Source material: Begin

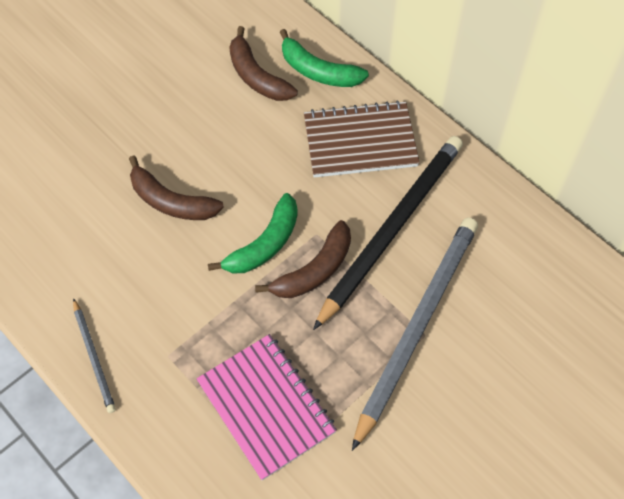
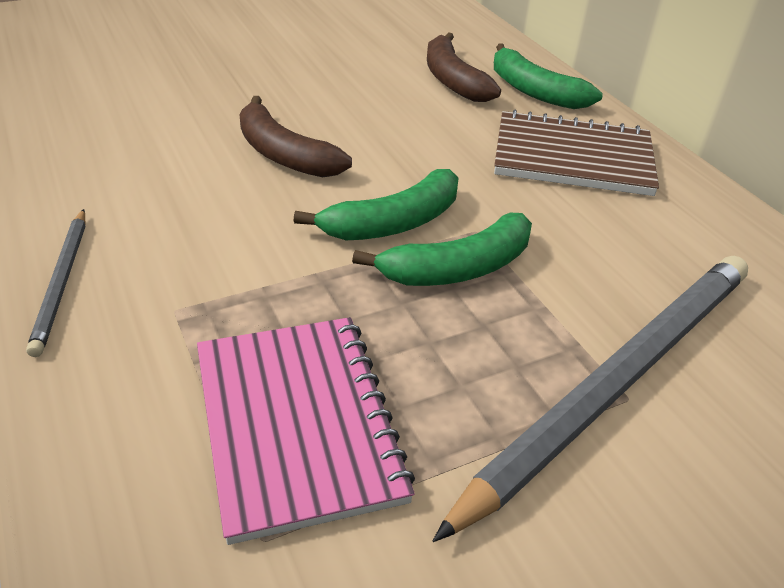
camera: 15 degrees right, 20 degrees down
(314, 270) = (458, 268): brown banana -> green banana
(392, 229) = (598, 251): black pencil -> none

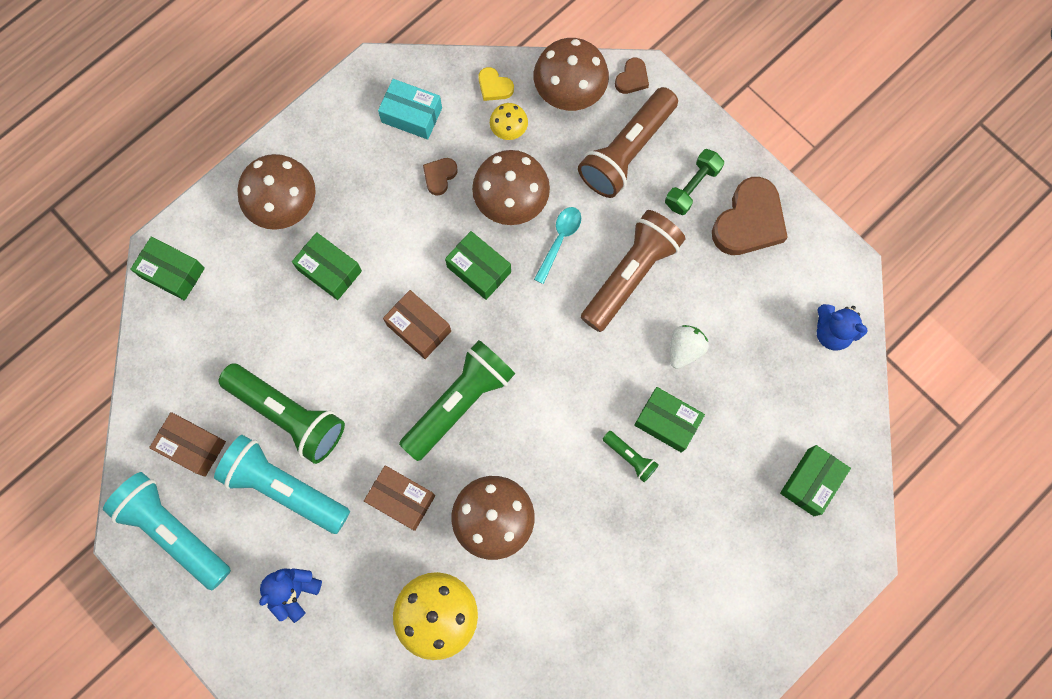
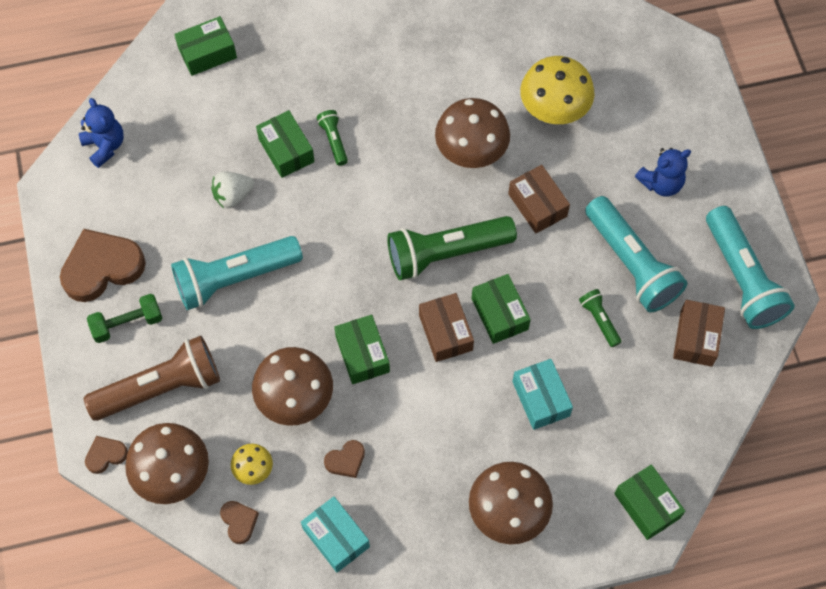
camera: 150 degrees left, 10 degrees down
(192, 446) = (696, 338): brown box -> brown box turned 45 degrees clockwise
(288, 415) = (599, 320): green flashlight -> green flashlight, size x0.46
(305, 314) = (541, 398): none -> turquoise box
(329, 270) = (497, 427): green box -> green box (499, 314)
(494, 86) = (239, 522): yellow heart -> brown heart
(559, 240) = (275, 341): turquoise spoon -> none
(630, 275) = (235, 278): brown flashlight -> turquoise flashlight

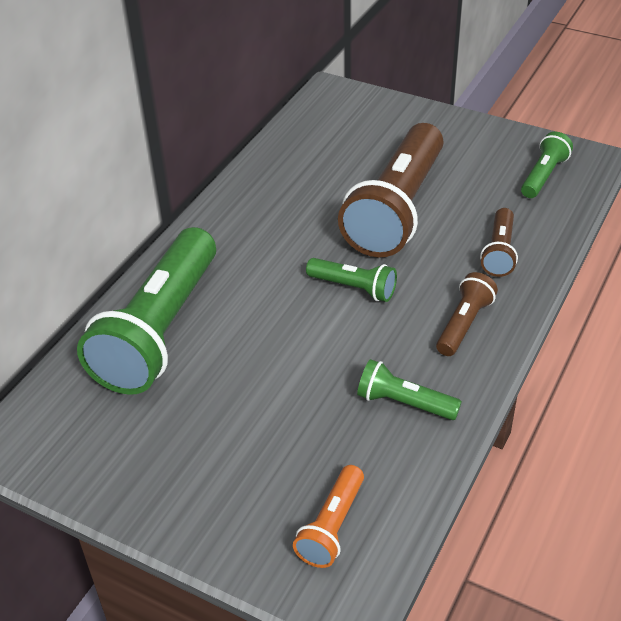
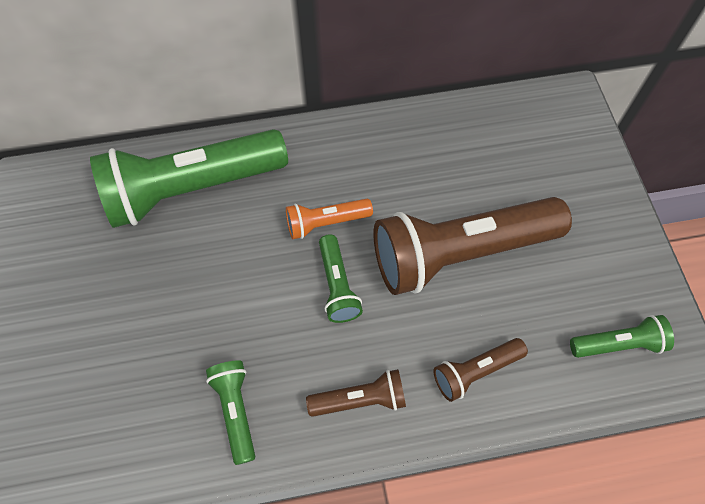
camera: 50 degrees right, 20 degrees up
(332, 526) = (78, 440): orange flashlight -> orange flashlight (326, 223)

Source material: End

■ Task objective ■
All entries must come back exactly as written, though without their pictures.

■ Solution to the problem ■
camera: 15 degrees right, 20 degrees down
(314, 270) = (458, 268): brown banana -> green banana
(392, 229) = (598, 251): black pencil -> none

camera: 150 degrees left, 10 degrees down
(192, 446) = (696, 338): brown box -> brown box turned 45 degrees clockwise
(288, 415) = (599, 320): green flashlight -> green flashlight, size x0.46
(305, 314) = (541, 398): none -> turquoise box
(329, 270) = (497, 427): green box -> green box (499, 314)
(494, 86) = (239, 522): yellow heart -> brown heart
(559, 240) = (275, 341): turquoise spoon -> none
(630, 275) = (235, 278): brown flashlight -> turquoise flashlight

camera: 50 degrees right, 20 degrees up
(332, 526) = (78, 440): orange flashlight -> orange flashlight (326, 223)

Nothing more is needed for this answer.